* [DATASET]:
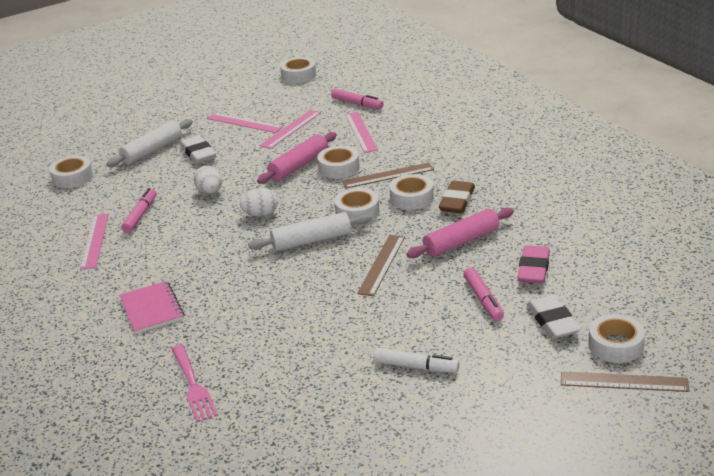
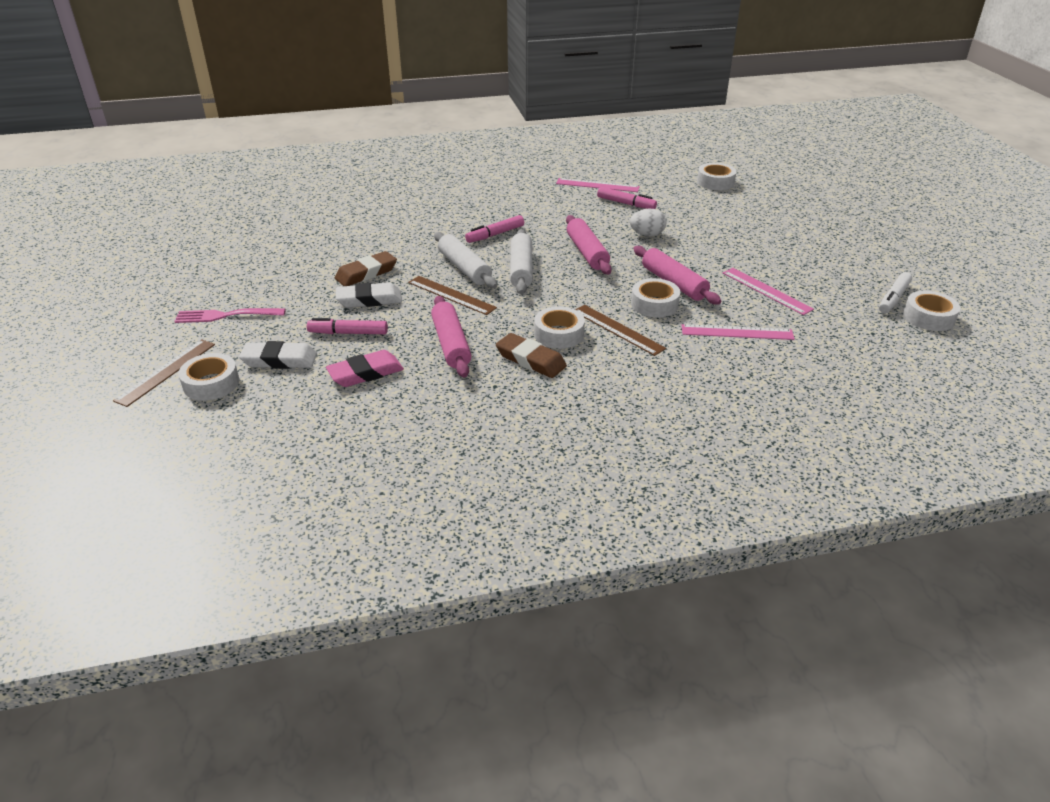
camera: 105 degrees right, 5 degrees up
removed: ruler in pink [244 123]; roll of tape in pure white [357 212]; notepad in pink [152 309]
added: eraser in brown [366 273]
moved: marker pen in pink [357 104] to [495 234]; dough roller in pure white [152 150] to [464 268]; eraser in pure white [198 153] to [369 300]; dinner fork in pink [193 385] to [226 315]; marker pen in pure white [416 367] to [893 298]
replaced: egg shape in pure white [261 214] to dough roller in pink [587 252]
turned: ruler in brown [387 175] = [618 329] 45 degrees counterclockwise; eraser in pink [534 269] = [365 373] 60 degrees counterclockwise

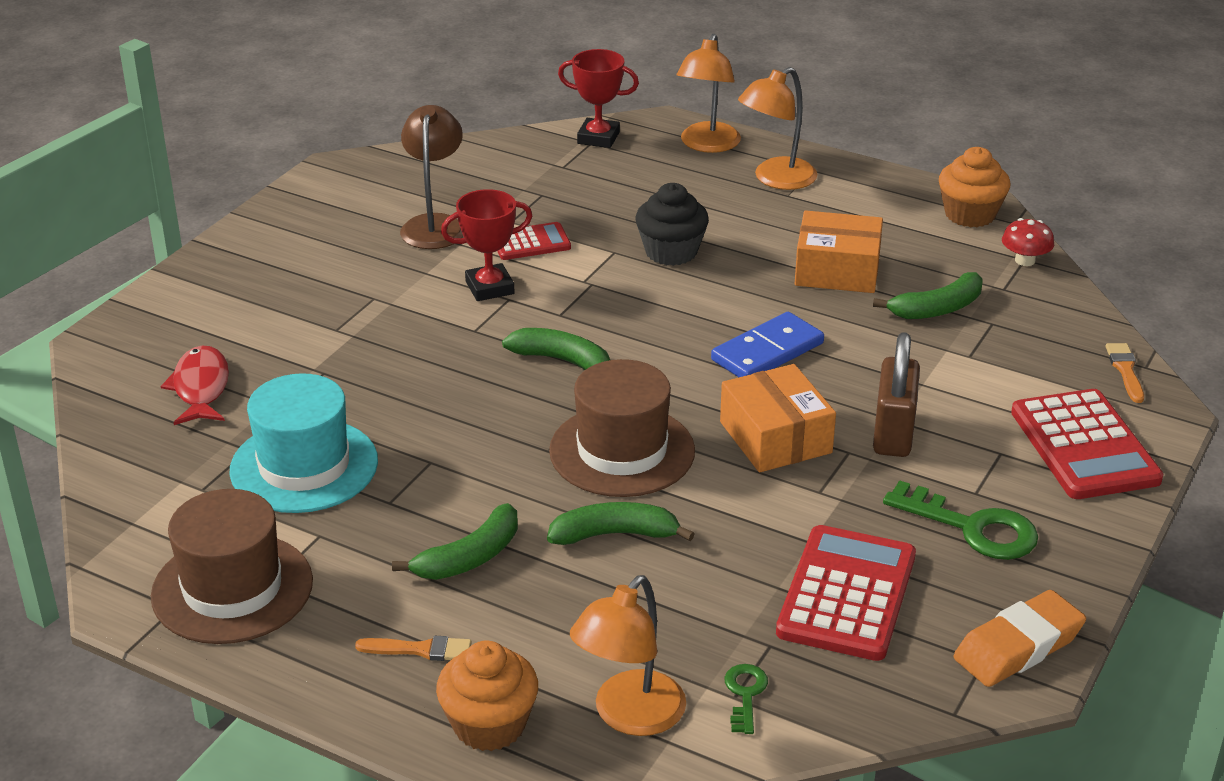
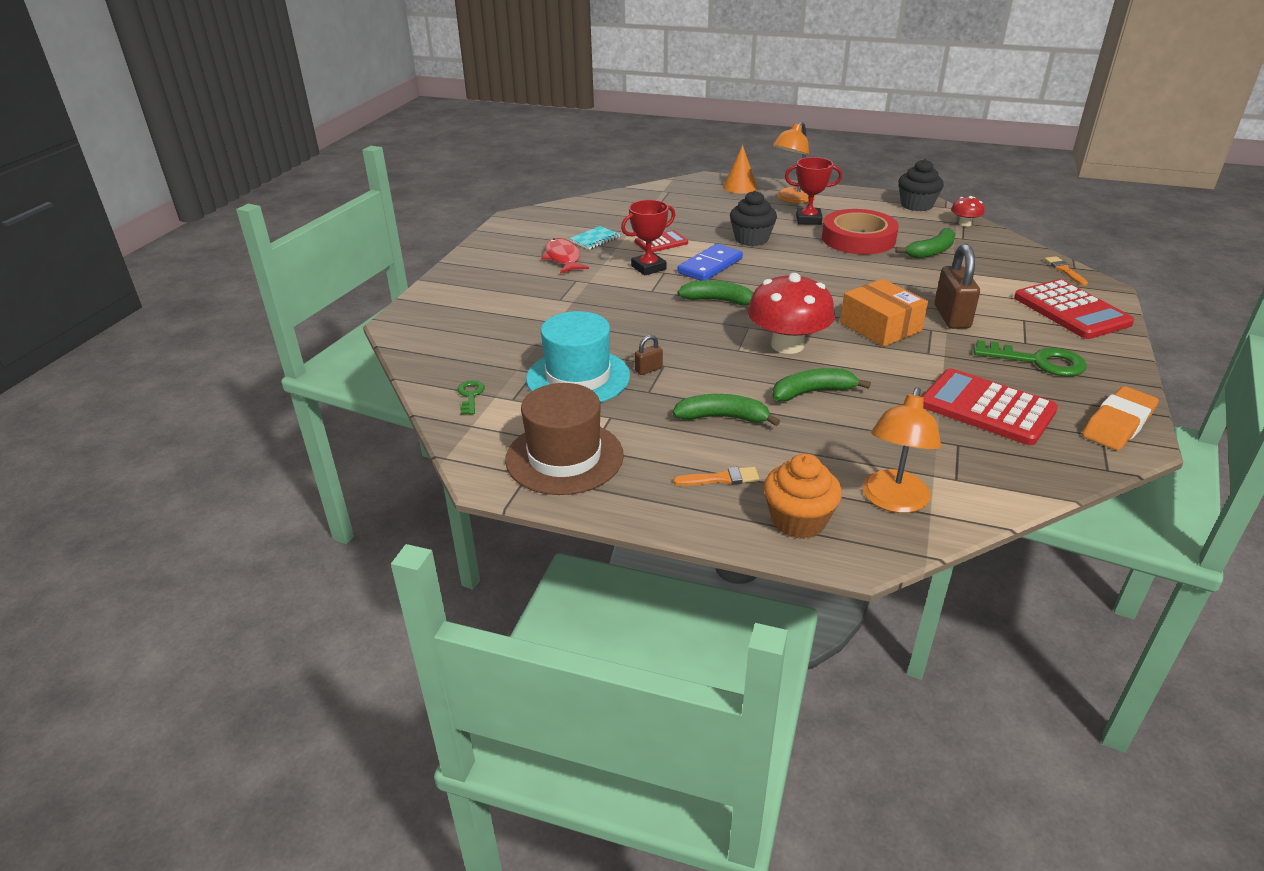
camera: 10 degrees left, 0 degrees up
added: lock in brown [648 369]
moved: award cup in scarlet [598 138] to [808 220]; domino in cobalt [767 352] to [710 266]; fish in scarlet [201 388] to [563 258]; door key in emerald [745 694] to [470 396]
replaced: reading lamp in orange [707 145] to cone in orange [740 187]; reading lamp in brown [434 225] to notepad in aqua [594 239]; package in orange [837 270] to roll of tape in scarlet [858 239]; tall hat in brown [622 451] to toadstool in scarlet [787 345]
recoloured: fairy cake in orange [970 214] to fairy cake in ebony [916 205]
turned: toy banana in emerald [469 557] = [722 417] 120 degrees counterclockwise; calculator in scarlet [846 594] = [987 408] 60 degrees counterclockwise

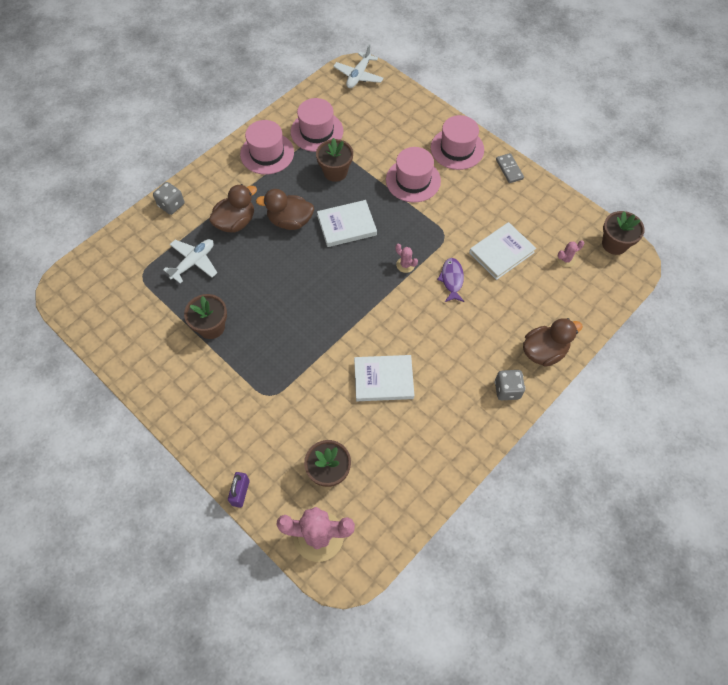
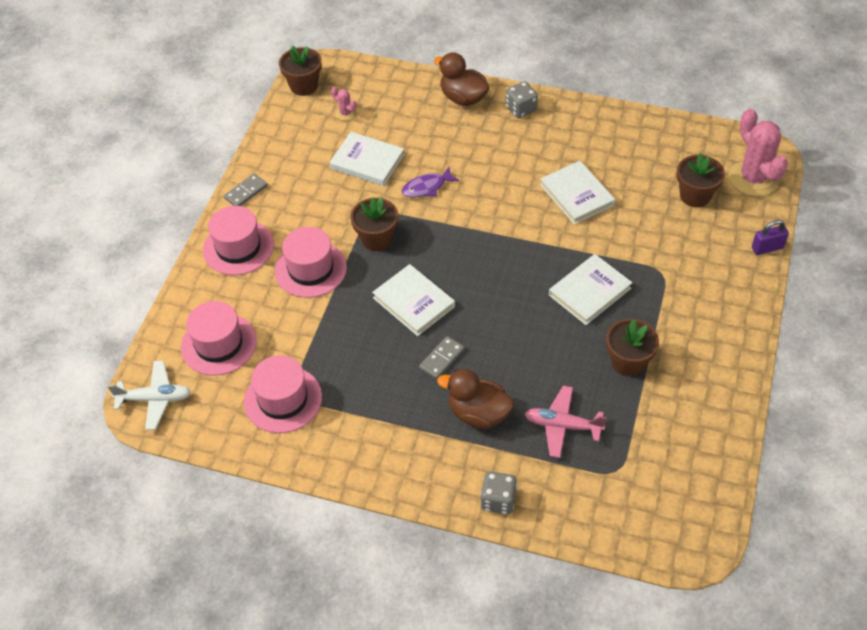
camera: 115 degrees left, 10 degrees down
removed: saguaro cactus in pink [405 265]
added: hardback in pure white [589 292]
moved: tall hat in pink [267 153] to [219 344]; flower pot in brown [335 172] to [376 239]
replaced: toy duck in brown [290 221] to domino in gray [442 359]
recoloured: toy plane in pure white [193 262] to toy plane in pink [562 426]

* [WHAT IS REQUIRED]: Give back exactly, and only, the lines from the one holding "added: eraser in brown [366 273]" through the last line of the entries, with every picture omitted.

* [YOUR RESPONSE]:
added: eraser in brown [366 273]
moved: marker pen in pink [357 104] to [495 234]; dough roller in pure white [152 150] to [464 268]; eraser in pure white [198 153] to [369 300]; dinner fork in pink [193 385] to [226 315]; marker pen in pure white [416 367] to [893 298]
replaced: egg shape in pure white [261 214] to dough roller in pink [587 252]
turned: ruler in brown [387 175] = [618 329] 45 degrees counterclockwise; eraser in pink [534 269] = [365 373] 60 degrees counterclockwise

camera: 10 degrees left, 0 degrees up
added: lock in brown [648 369]
moved: award cup in scarlet [598 138] to [808 220]; domino in cobalt [767 352] to [710 266]; fish in scarlet [201 388] to [563 258]; door key in emerald [745 694] to [470 396]
replaced: reading lamp in orange [707 145] to cone in orange [740 187]; reading lamp in brown [434 225] to notepad in aqua [594 239]; package in orange [837 270] to roll of tape in scarlet [858 239]; tall hat in brown [622 451] to toadstool in scarlet [787 345]
recoloured: fairy cake in orange [970 214] to fairy cake in ebony [916 205]
turned: toy banana in emerald [469 557] = [722 417] 120 degrees counterclockwise; calculator in scarlet [846 594] = [987 408] 60 degrees counterclockwise

camera: 115 degrees left, 10 degrees down
removed: saguaro cactus in pink [405 265]
added: hardback in pure white [589 292]
moved: tall hat in pink [267 153] to [219 344]; flower pot in brown [335 172] to [376 239]
replaced: toy duck in brown [290 221] to domino in gray [442 359]
recoloured: toy plane in pure white [193 262] to toy plane in pink [562 426]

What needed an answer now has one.